BEGIN SOURCE RECORDS

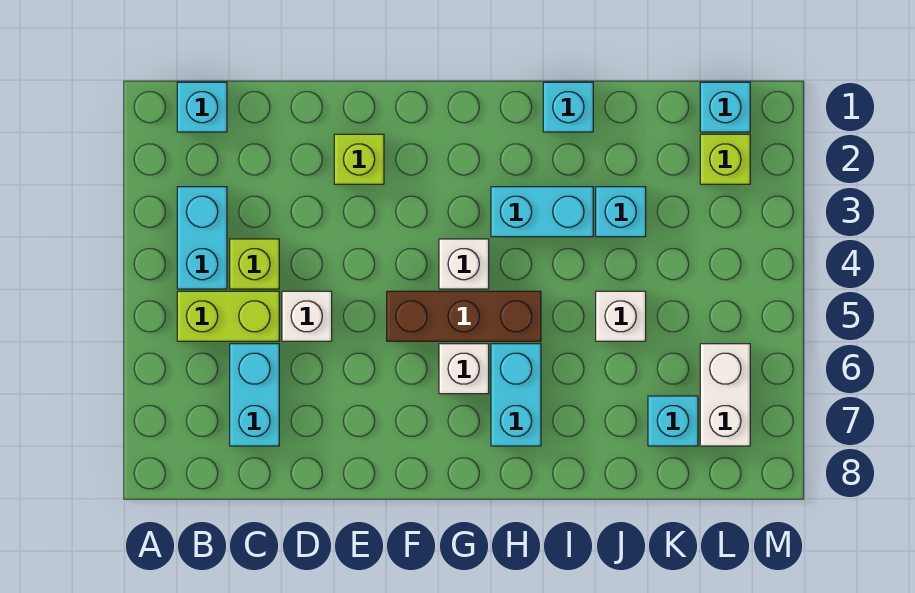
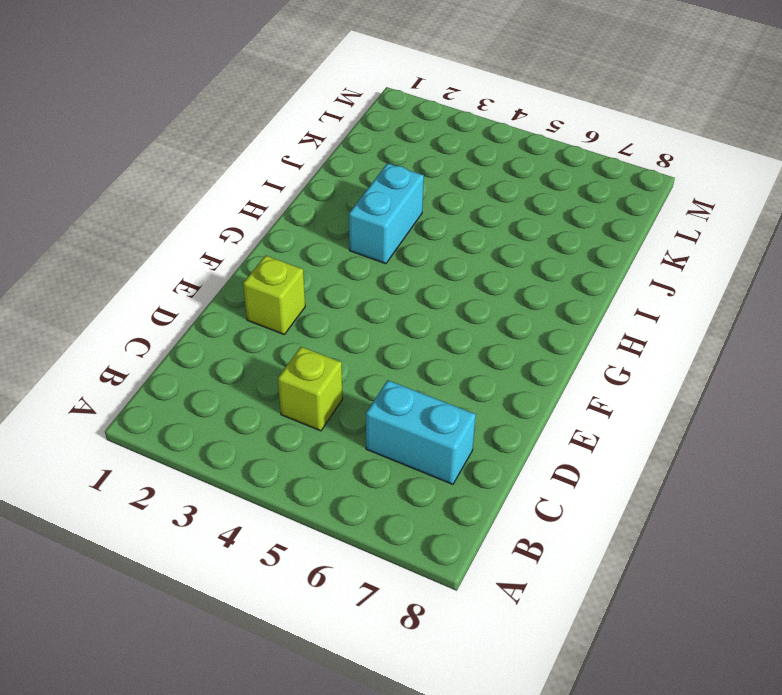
none -> cyan brick B1 level 1
none -> cyan brick B3:B4 level 1
none -> lime brick B5:C5 level 1

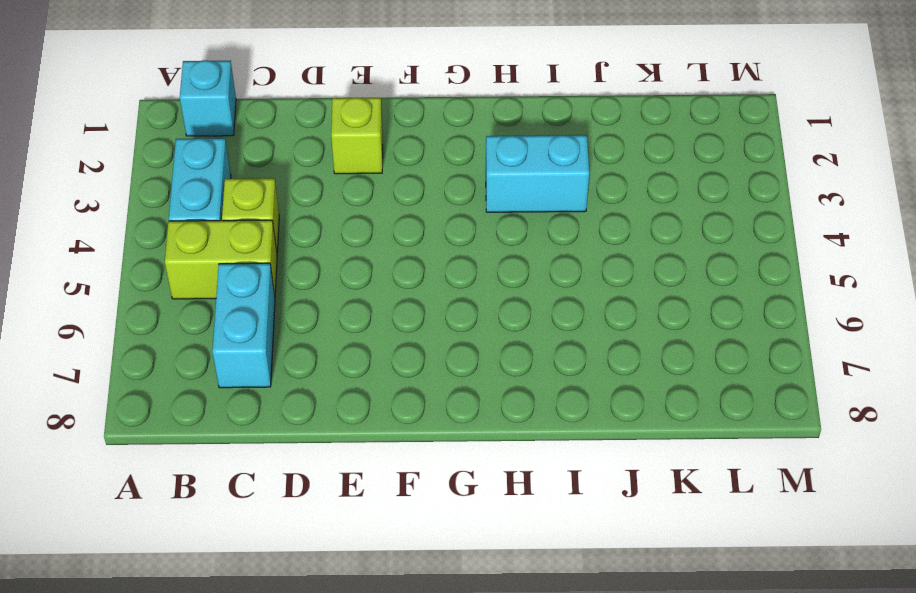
none -> white brick D5 level 1
none -> brown brick F5:H5 level 1
none -> white brick G4 level 1

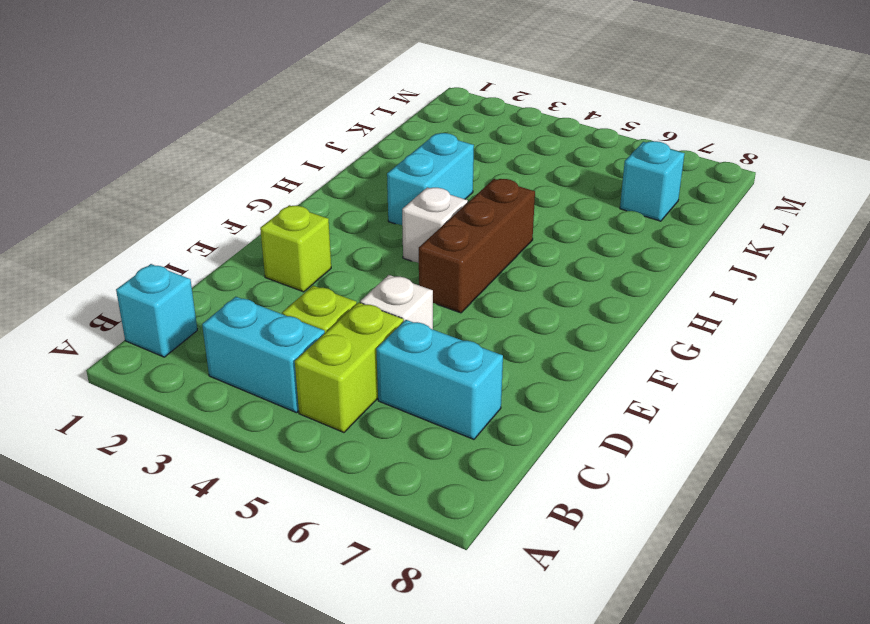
none -> white brick G6 level 1
none -> cyan brick H6:H7 level 1
none -> cyan brick I1 level 1

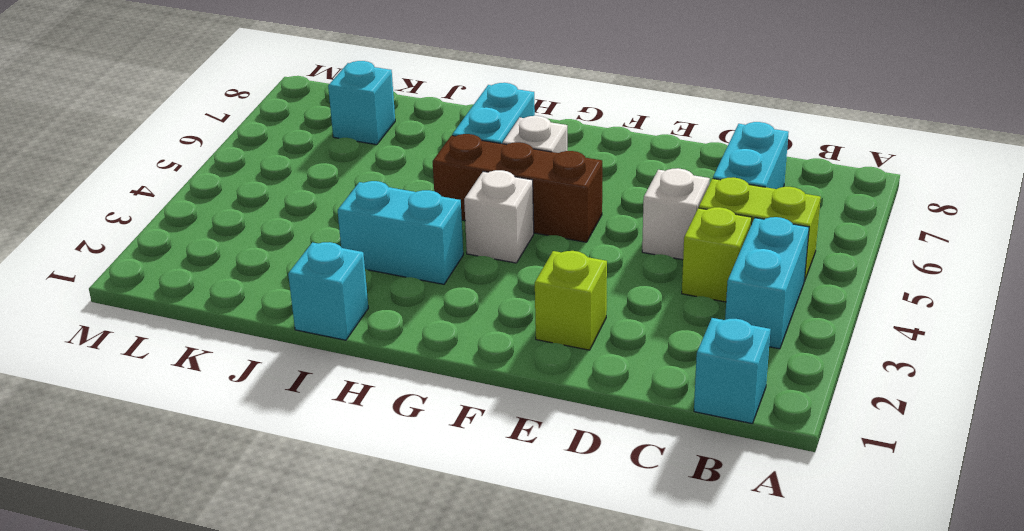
none -> cyan brick J3 level 1
none -> white brick J5 level 1
none -> cyan brick L1 level 1

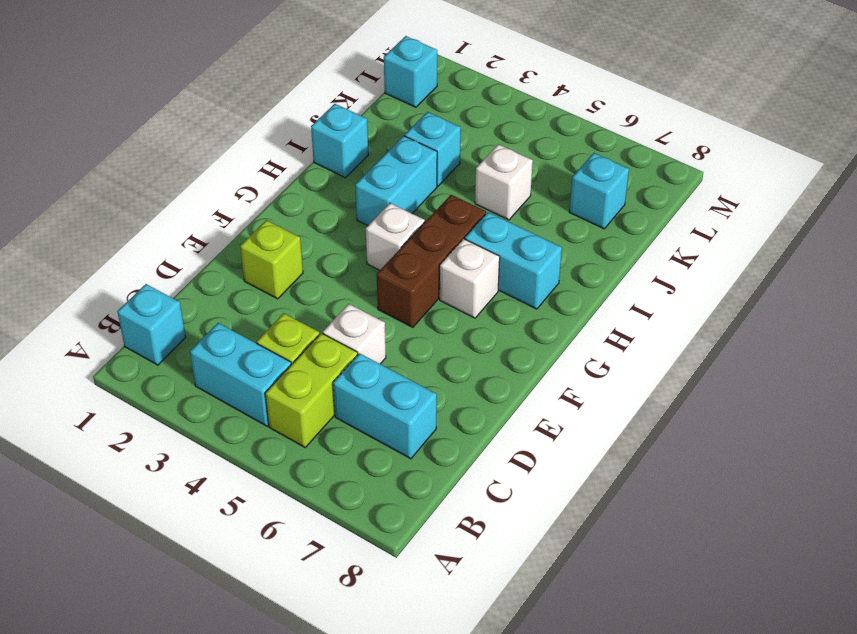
none -> lime brick L2 level 1
none -> white brick L6:L7 level 1

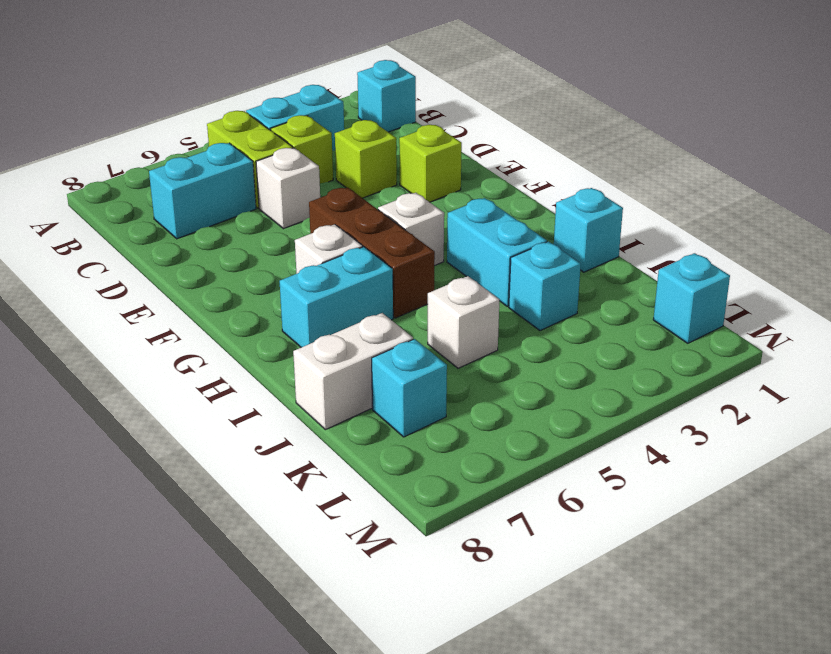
lime brick D3 level 1 -> lime brick L2 level 1
white brick J7:J8 level 1 -> white brick L6:L7 level 1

END SOURCE RECORDS

→ PROBLEM TO WORK ON
Skip the images and restate each record above word for word.

→ ANSWER
none -> cyan brick B1 level 1
none -> cyan brick B3:B4 level 1
none -> lime brick B5:C5 level 1

none -> white brick D5 level 1
none -> brown brick F5:H5 level 1
none -> white brick G4 level 1

none -> white brick G6 level 1
none -> cyan brick H6:H7 level 1
none -> cyan brick I1 level 1

none -> cyan brick J3 level 1
none -> white brick J5 level 1
none -> cyan brick L1 level 1

none -> lime brick L2 level 1
none -> white brick L6:L7 level 1

lime brick D3 level 1 -> lime brick L2 level 1
white brick J7:J8 level 1 -> white brick L6:L7 level 1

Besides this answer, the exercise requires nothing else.